▶ [Problem description]
Once you have read the data below, set it all down again exactly.

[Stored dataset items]

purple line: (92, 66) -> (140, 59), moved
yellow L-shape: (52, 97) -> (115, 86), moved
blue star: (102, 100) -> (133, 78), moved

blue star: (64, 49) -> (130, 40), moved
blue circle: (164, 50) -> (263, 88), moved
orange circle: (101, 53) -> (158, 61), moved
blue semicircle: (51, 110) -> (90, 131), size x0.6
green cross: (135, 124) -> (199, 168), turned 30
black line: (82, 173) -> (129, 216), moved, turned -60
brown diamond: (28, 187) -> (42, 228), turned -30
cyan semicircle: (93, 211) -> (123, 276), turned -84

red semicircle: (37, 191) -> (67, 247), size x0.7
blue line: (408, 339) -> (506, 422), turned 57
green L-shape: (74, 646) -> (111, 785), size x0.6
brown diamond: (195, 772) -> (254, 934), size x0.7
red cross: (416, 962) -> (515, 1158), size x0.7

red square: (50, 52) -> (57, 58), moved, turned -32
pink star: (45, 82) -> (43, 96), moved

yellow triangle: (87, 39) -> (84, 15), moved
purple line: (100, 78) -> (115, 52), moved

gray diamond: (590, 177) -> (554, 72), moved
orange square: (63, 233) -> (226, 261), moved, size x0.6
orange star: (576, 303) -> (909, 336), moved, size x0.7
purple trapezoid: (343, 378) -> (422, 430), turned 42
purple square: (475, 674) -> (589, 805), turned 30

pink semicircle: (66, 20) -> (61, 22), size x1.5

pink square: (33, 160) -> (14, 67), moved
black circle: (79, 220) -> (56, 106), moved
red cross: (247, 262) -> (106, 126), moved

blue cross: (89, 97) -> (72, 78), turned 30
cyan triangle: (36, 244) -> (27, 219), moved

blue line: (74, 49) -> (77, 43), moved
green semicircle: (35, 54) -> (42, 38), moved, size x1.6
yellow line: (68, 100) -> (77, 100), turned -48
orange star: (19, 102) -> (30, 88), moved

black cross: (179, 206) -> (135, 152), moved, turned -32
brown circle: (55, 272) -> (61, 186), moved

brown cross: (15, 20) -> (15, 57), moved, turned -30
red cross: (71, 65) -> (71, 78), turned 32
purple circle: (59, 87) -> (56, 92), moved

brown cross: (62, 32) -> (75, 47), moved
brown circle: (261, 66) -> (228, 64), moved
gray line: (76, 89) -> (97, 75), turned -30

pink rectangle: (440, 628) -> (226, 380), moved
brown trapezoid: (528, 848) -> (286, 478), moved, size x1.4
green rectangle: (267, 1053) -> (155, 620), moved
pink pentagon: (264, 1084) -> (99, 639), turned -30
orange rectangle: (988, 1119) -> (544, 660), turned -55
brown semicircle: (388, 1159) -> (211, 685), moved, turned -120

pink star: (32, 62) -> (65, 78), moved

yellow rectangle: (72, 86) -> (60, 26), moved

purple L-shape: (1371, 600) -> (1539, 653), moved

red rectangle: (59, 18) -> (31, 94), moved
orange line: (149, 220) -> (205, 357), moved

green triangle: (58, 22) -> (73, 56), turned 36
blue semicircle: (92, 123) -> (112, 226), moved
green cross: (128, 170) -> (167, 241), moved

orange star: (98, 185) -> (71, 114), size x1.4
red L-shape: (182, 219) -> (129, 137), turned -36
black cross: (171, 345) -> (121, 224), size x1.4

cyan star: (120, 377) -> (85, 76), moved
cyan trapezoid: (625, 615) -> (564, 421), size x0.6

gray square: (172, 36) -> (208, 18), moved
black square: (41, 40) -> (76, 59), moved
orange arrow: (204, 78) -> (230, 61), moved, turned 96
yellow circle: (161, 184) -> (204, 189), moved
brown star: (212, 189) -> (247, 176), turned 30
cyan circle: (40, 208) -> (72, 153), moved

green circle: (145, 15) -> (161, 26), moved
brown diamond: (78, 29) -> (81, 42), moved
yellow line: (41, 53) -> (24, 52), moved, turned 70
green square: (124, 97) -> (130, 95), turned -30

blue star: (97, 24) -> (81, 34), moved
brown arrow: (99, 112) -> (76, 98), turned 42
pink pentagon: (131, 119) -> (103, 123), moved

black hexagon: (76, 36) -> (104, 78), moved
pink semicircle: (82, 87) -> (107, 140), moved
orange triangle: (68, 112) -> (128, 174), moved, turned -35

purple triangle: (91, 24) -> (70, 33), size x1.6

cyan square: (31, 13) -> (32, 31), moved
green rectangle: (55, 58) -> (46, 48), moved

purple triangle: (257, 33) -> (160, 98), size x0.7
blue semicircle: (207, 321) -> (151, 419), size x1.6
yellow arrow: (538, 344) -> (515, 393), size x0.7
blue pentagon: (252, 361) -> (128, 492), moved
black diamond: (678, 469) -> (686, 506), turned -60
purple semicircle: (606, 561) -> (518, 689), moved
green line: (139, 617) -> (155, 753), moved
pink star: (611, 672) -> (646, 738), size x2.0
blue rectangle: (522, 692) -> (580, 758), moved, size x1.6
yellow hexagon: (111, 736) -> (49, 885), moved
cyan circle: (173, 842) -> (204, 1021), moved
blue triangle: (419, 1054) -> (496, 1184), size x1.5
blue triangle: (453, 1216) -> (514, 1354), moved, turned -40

▶ [Solution for this task]
purple line: (92, 66) -> (140, 59), moved
yellow L-shape: (52, 97) -> (115, 86), moved
blue star: (102, 100) -> (133, 78), moved

blue star: (64, 49) -> (130, 40), moved
blue circle: (164, 50) -> (263, 88), moved
orange circle: (101, 53) -> (158, 61), moved
blue semicircle: (51, 110) -> (90, 131), size x0.6
green cross: (135, 124) -> (199, 168), turned 30
black line: (82, 173) -> (129, 216), moved, turned -60
brown diamond: (28, 187) -> (42, 228), turned -30
cyan semicircle: (93, 211) -> (123, 276), turned -84

red semicircle: (37, 191) -> (67, 247), size x0.7
blue line: (408, 339) -> (506, 422), turned 57
green L-shape: (74, 646) -> (111, 785), size x0.6
brown diamond: (195, 772) -> (254, 934), size x0.7
red cross: (416, 962) -> (515, 1158), size x0.7

red square: (50, 52) -> (57, 58), moved, turned -32
pink star: (45, 82) -> (43, 96), moved

yellow triangle: (87, 39) -> (84, 15), moved
purple line: (100, 78) -> (115, 52), moved

gray diamond: (590, 177) -> (554, 72), moved
orange square: (63, 233) -> (226, 261), moved, size x0.6
orange star: (576, 303) -> (909, 336), moved, size x0.7
purple trapezoid: (343, 378) -> (422, 430), turned 42
purple square: (475, 674) -> (589, 805), turned 30

pink semicircle: (66, 20) -> (61, 22), size x1.5

pink square: (33, 160) -> (14, 67), moved
black circle: (79, 220) -> (56, 106), moved
red cross: (247, 262) -> (106, 126), moved

blue cross: (89, 97) -> (72, 78), turned 30
cyan triangle: (36, 244) -> (27, 219), moved

blue line: (74, 49) -> (77, 43), moved
green semicircle: (35, 54) -> (42, 38), moved, size x1.6
yellow line: (68, 100) -> (77, 100), turned -48
orange star: (19, 102) -> (30, 88), moved

black cross: (179, 206) -> (135, 152), moved, turned -32
brown circle: (55, 272) -> (61, 186), moved

brown cross: (15, 20) -> (15, 57), moved, turned -30
red cross: (71, 65) -> (71, 78), turned 32
purple circle: (59, 87) -> (56, 92), moved

brown cross: (62, 32) -> (75, 47), moved
brown circle: (261, 66) -> (228, 64), moved
gray line: (76, 89) -> (97, 75), turned -30

pink rectangle: (440, 628) -> (226, 380), moved
brown trapezoid: (528, 848) -> (286, 478), moved, size x1.4
green rectangle: (267, 1053) -> (155, 620), moved
pink pentagon: (264, 1084) -> (99, 639), turned -30
orange rectangle: (988, 1119) -> (544, 660), turned -55
brown semicircle: (388, 1159) -> (211, 685), moved, turned -120

pink star: (32, 62) -> (65, 78), moved

yellow rectangle: (72, 86) -> (60, 26), moved

purple L-shape: (1371, 600) -> (1539, 653), moved

red rectangle: (59, 18) -> (31, 94), moved
orange line: (149, 220) -> (205, 357), moved

green triangle: (58, 22) -> (73, 56), turned 36
blue semicircle: (92, 123) -> (112, 226), moved
green cross: (128, 170) -> (167, 241), moved

orange star: (98, 185) -> (71, 114), size x1.4
red L-shape: (182, 219) -> (129, 137), turned -36
black cross: (171, 345) -> (121, 224), size x1.4

cyan star: (120, 377) -> (85, 76), moved
cyan trapezoid: (625, 615) -> (564, 421), size x0.6

gray square: (172, 36) -> (208, 18), moved
black square: (41, 40) -> (76, 59), moved
orange arrow: (204, 78) -> (230, 61), moved, turned 96
yellow circle: (161, 184) -> (204, 189), moved
brown star: (212, 189) -> (247, 176), turned 30
cyan circle: (40, 208) -> (72, 153), moved

green circle: (145, 15) -> (161, 26), moved
brown diamond: (78, 29) -> (81, 42), moved
yellow line: (41, 53) -> (24, 52), moved, turned 70
green square: (124, 97) -> (130, 95), turned -30

blue star: (97, 24) -> (81, 34), moved
brown arrow: (99, 112) -> (76, 98), turned 42
pink pentagon: (131, 119) -> (103, 123), moved

black hexagon: (76, 36) -> (104, 78), moved
pink semicircle: (82, 87) -> (107, 140), moved
orange triangle: (68, 112) -> (128, 174), moved, turned -35

purple triangle: (91, 24) -> (70, 33), size x1.6

cyan square: (31, 13) -> (32, 31), moved
green rectangle: (55, 58) -> (46, 48), moved

purple triangle: (257, 33) -> (160, 98), size x0.7
blue semicircle: (207, 321) -> (151, 419), size x1.6
yellow arrow: (538, 344) -> (515, 393), size x0.7
blue pentagon: (252, 361) -> (128, 492), moved
black diamond: (678, 469) -> (686, 506), turned -60
purple semicircle: (606, 561) -> (518, 689), moved
green line: (139, 617) -> (155, 753), moved
pink star: (611, 672) -> (646, 738), size x2.0
blue rectangle: (522, 692) -> (580, 758), moved, size x1.6
yellow hexagon: (111, 736) -> (49, 885), moved
cyan circle: (173, 842) -> (204, 1021), moved
blue triangle: (419, 1054) -> (496, 1184), size x1.5
blue triangle: (453, 1216) -> (514, 1354), moved, turned -40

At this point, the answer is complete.